Change detection data
* * * *

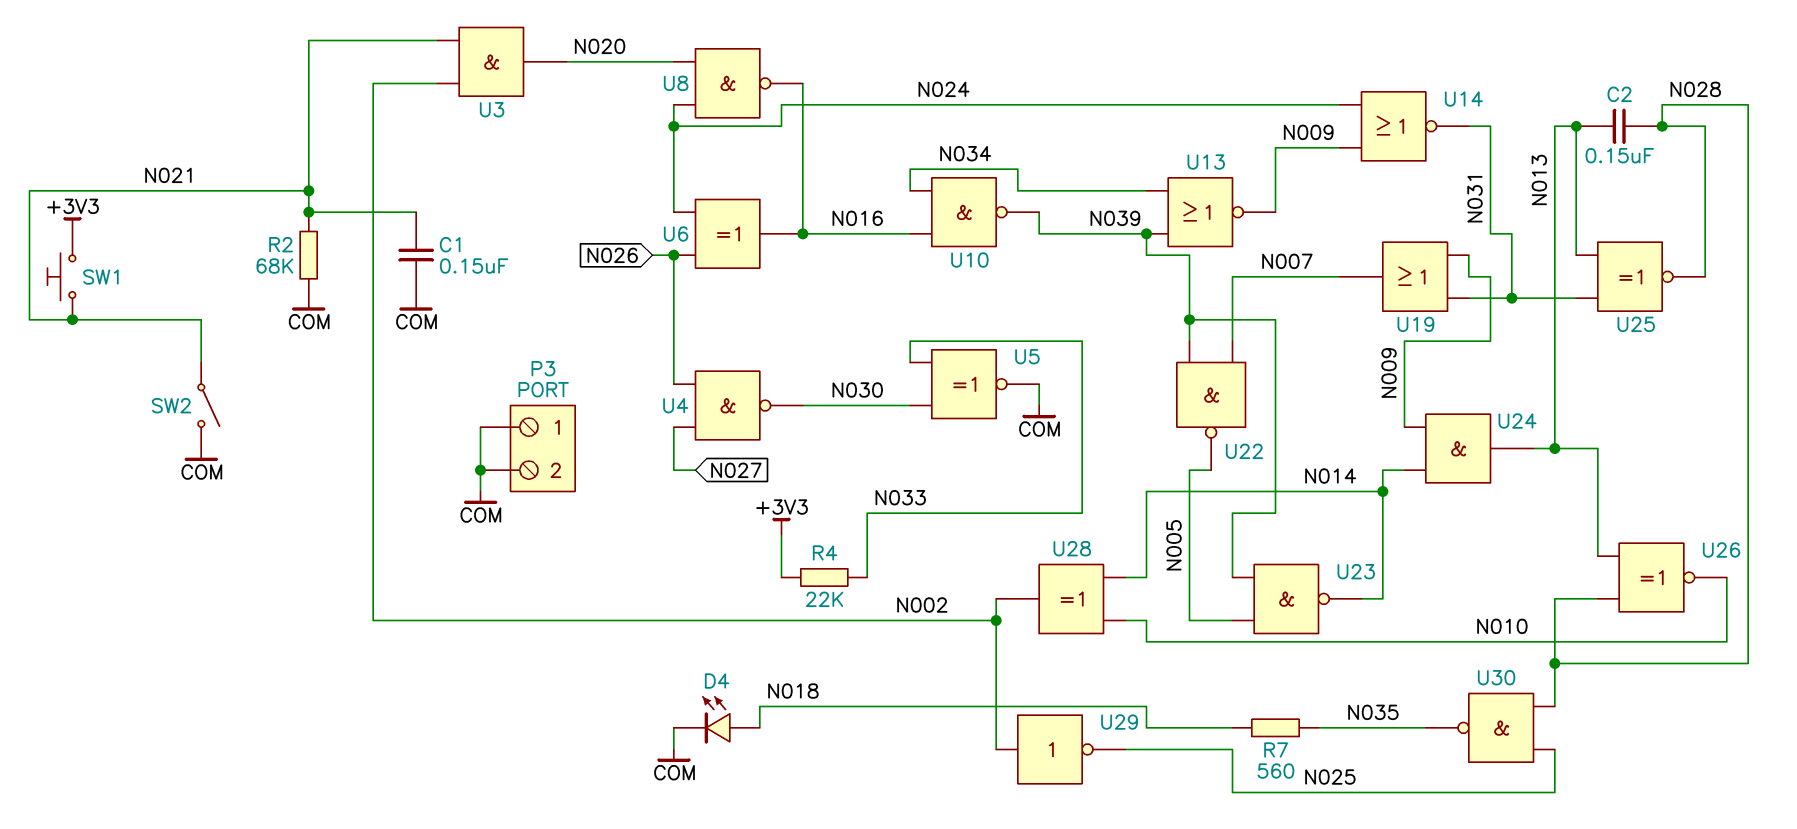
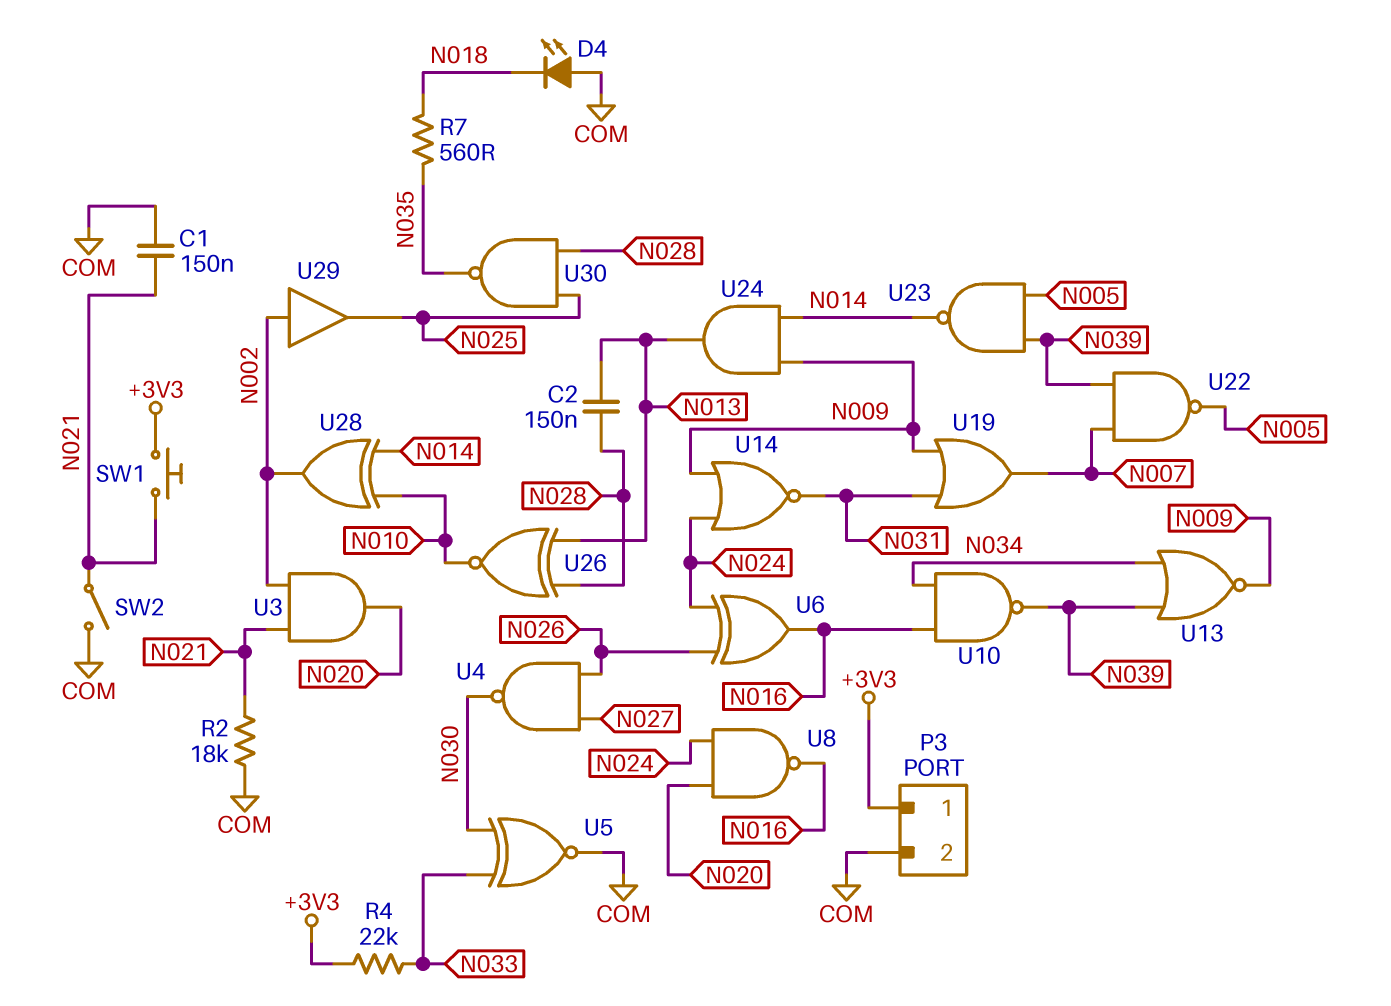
D4: LED (A N018, K COM) -> LED (A COM, K N018)
P3 pin 1: COM -> +3V3
R2: 68k (COM, N021) -> 18k (COM, N021)
U25: XNOR (in N013, in N031, out N028) -> none
U29: NOT (in N002, out N025) -> buffer (in N002, out N025)

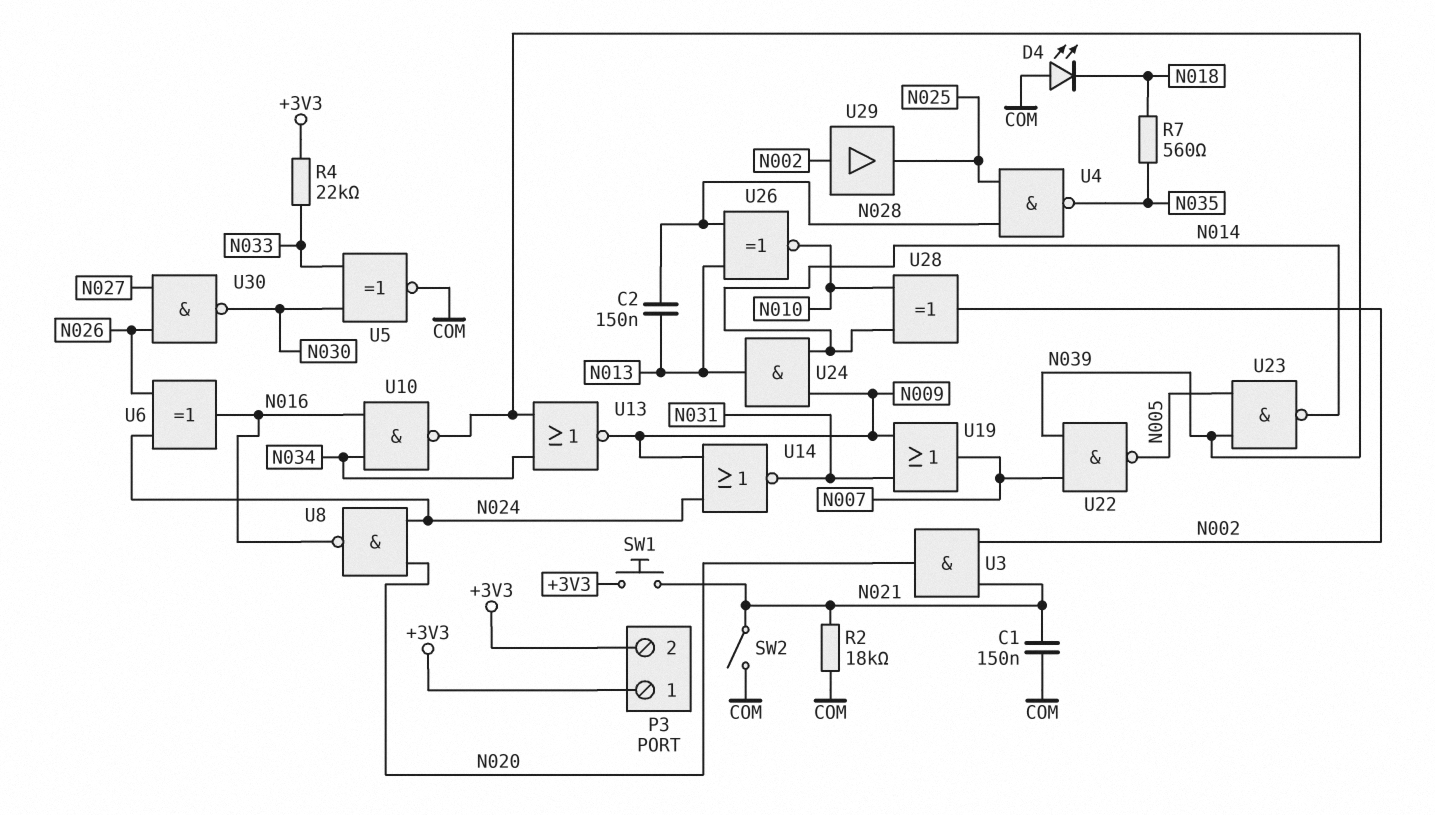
P3 pin 2: COM -> +3V3
U4: NAND (in N026, in N027, out N030) -> NAND (in N025, in N028, out N035)
U30: NAND (in N025, in N028, out N035) -> NAND (in N026, in N027, out N030)

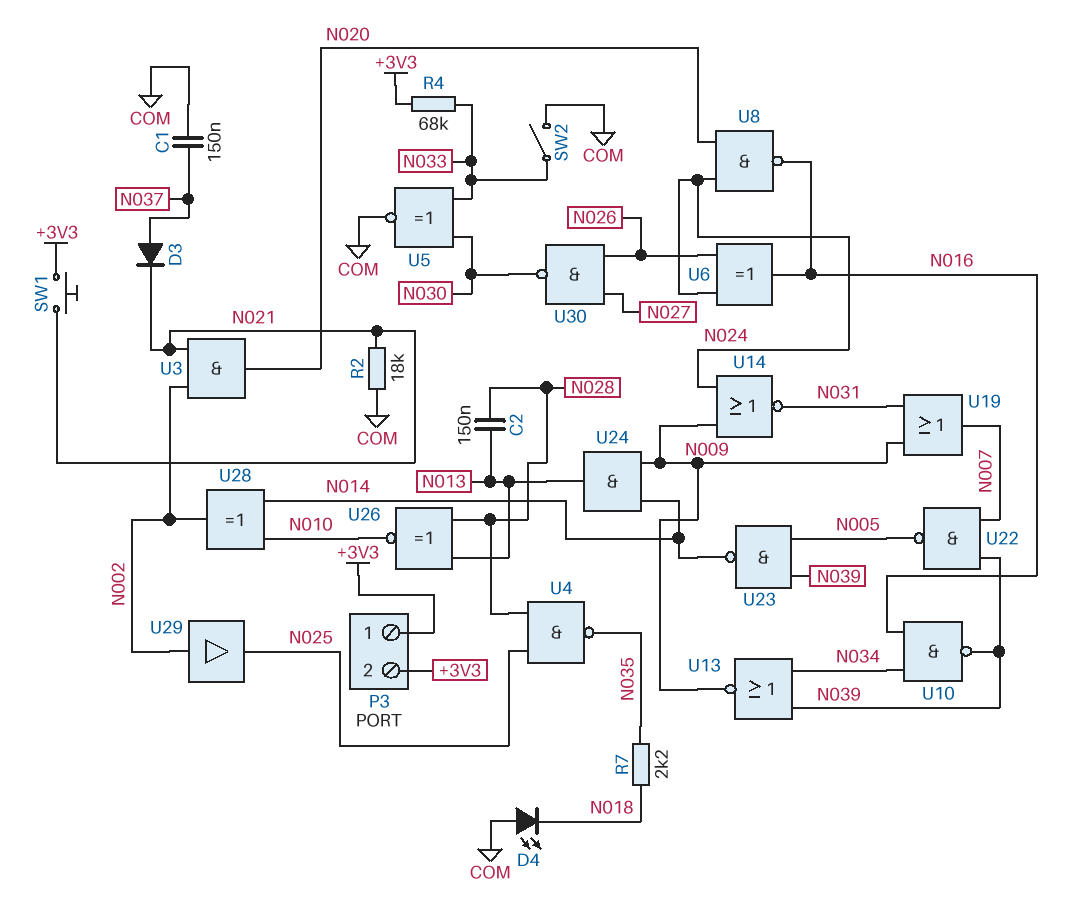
C1: 150nF (COM, N021) -> 150nF (COM, N037)
D3: none -> diode (A N037, K N021)
R4: 22k (+3V3, N033) -> 68k (+3V3, N033)
R7: 560 (N018, N035) -> 2.2k (N018, N035)
SW2: switch (COM, N021) -> switch (COM, N033)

* * * *

» **Assigned task**:
Copy the entries exactly. Leave out the images.

» **Answer for the task**:
D4: LED (A N018, K COM) -> LED (A COM, K N018)
P3 pin 1: COM -> +3V3
R2: 68k (COM, N021) -> 18k (COM, N021)
U25: XNOR (in N013, in N031, out N028) -> none
U29: NOT (in N002, out N025) -> buffer (in N002, out N025)

P3 pin 2: COM -> +3V3
U4: NAND (in N026, in N027, out N030) -> NAND (in N025, in N028, out N035)
U30: NAND (in N025, in N028, out N035) -> NAND (in N026, in N027, out N030)

C1: 150nF (COM, N021) -> 150nF (COM, N037)
D3: none -> diode (A N037, K N021)
R4: 22k (+3V3, N033) -> 68k (+3V3, N033)
R7: 560 (N018, N035) -> 2.2k (N018, N035)
SW2: switch (COM, N021) -> switch (COM, N033)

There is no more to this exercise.